Instructions for the task: Write out exactly the lines from the one holding "pos2: [449, 137, 508, 192]" to the last line of the entries, both ends included and nothing else, without the pictures.

╭─ Input data

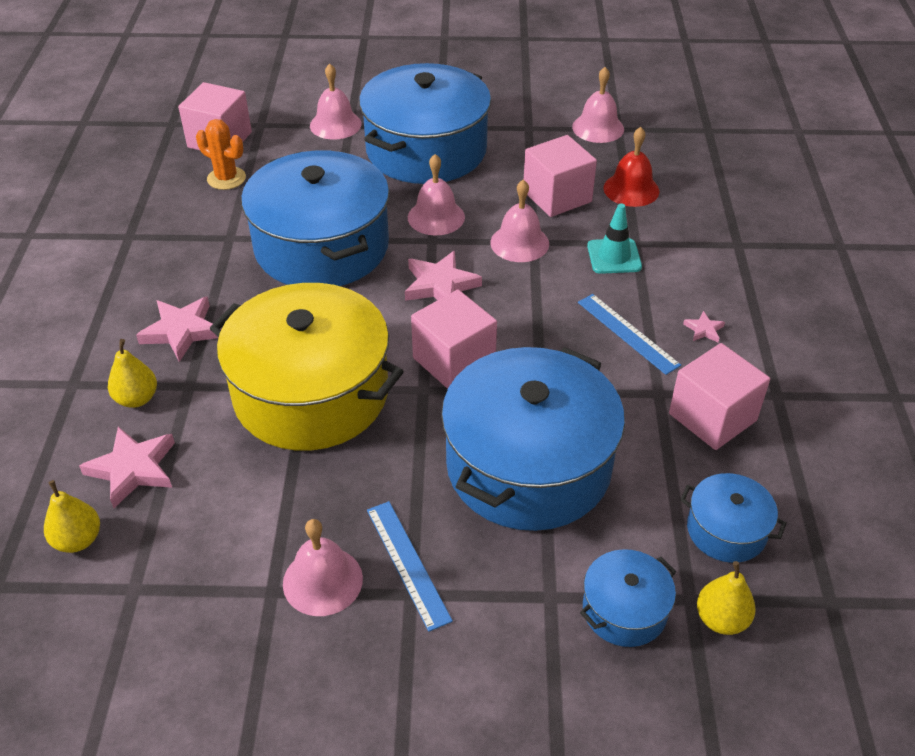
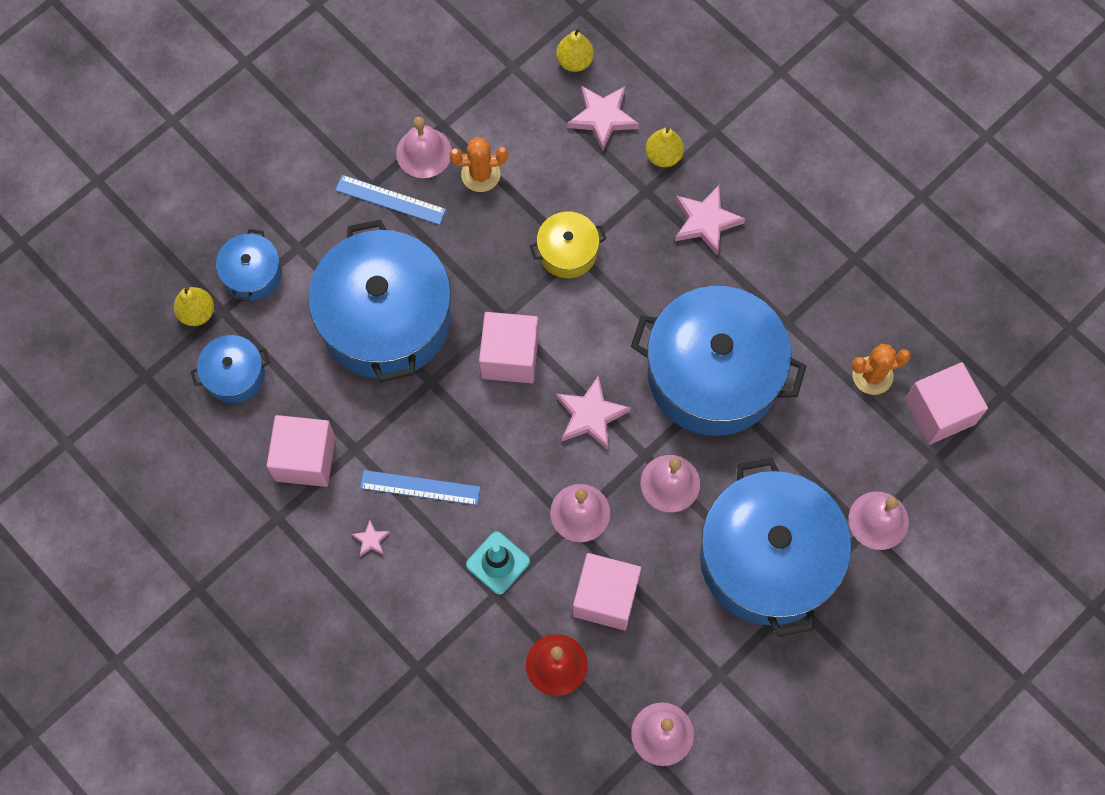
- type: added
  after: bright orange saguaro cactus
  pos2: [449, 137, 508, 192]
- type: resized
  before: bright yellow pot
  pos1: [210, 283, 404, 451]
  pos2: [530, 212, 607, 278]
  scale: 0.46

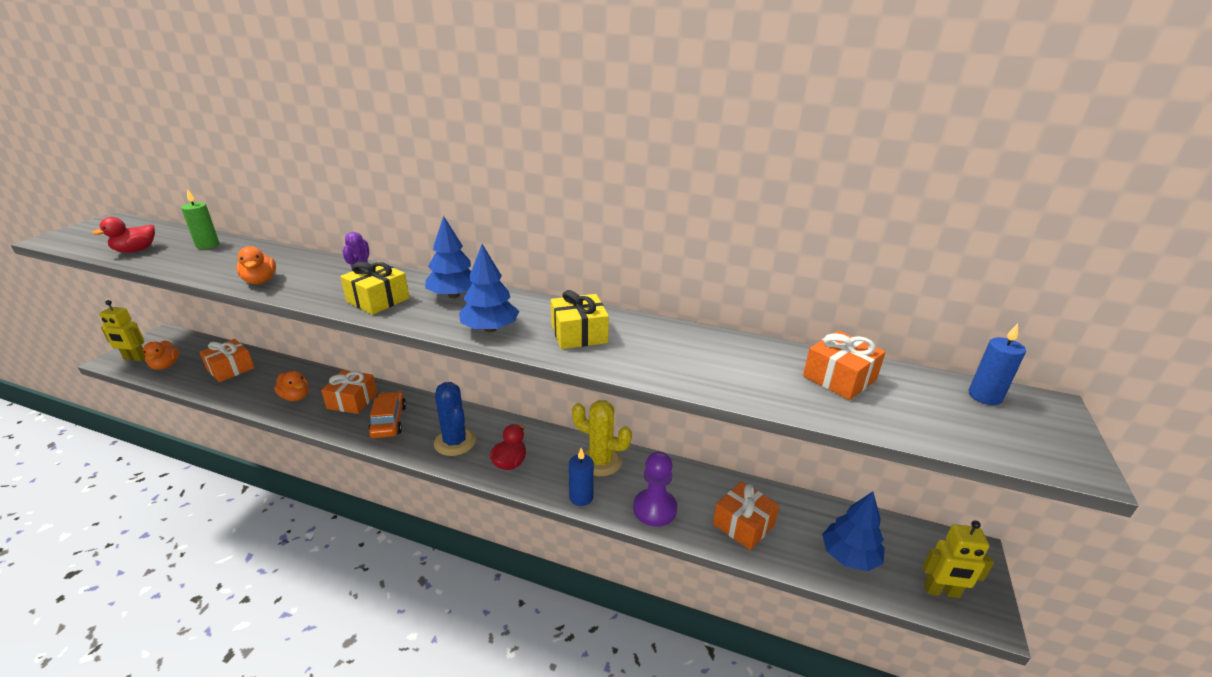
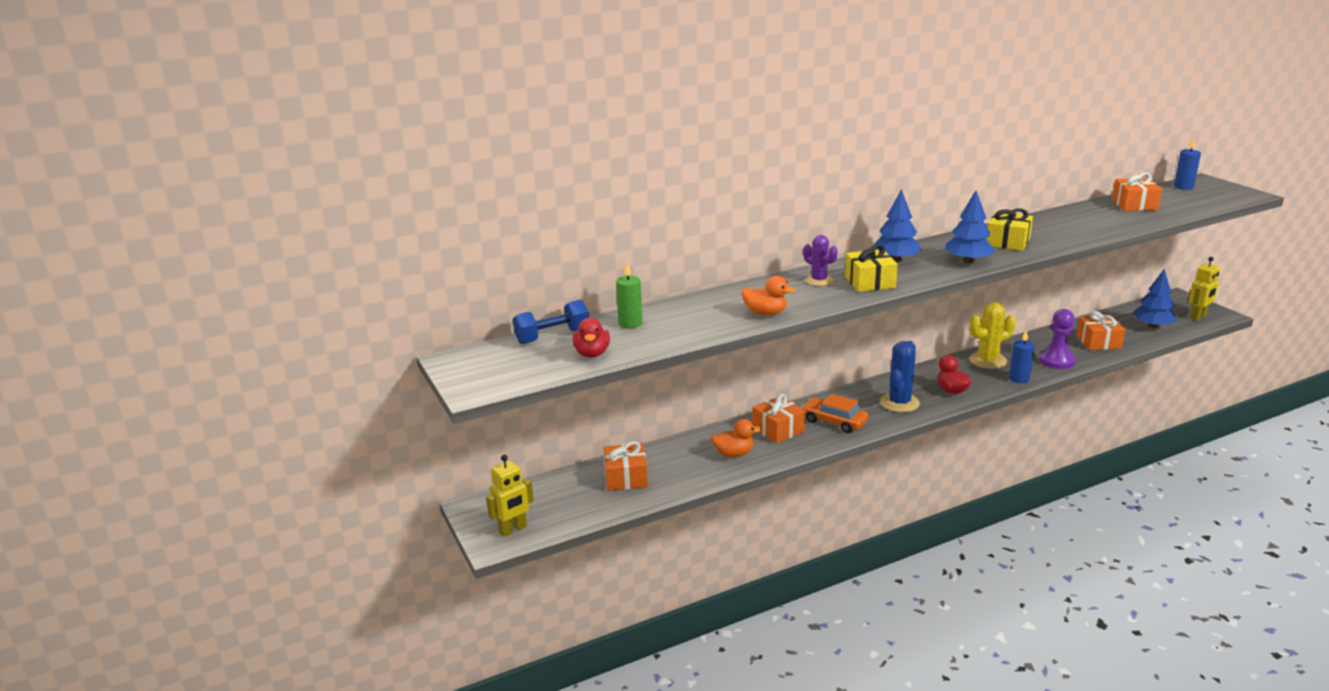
- type: added
  after: cobalt free weight
  pos2: [513, 300, 589, 344]
- type: turned
  before: cobalt saguaro cactus
  pos1: [434, 382, 476, 456]
  pos2: [880, 341, 920, 412]
  turn: -75
- type: removed
  before: bright orange toy duck
  pos1: [143, 340, 179, 370]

╰─

Solution to this problem:
  pos2: [449, 137, 508, 192]
- type: resized
  before: bright yellow pot
  pos1: [210, 283, 404, 451]
  pos2: [530, 212, 607, 278]
  scale: 0.46

- type: added
  after: cobalt free weight
  pos2: [513, 300, 589, 344]
- type: turned
  before: cobalt saguaro cactus
  pos1: [434, 382, 476, 456]
  pos2: [880, 341, 920, 412]
  turn: -75
- type: removed
  before: bright orange toy duck
  pos1: [143, 340, 179, 370]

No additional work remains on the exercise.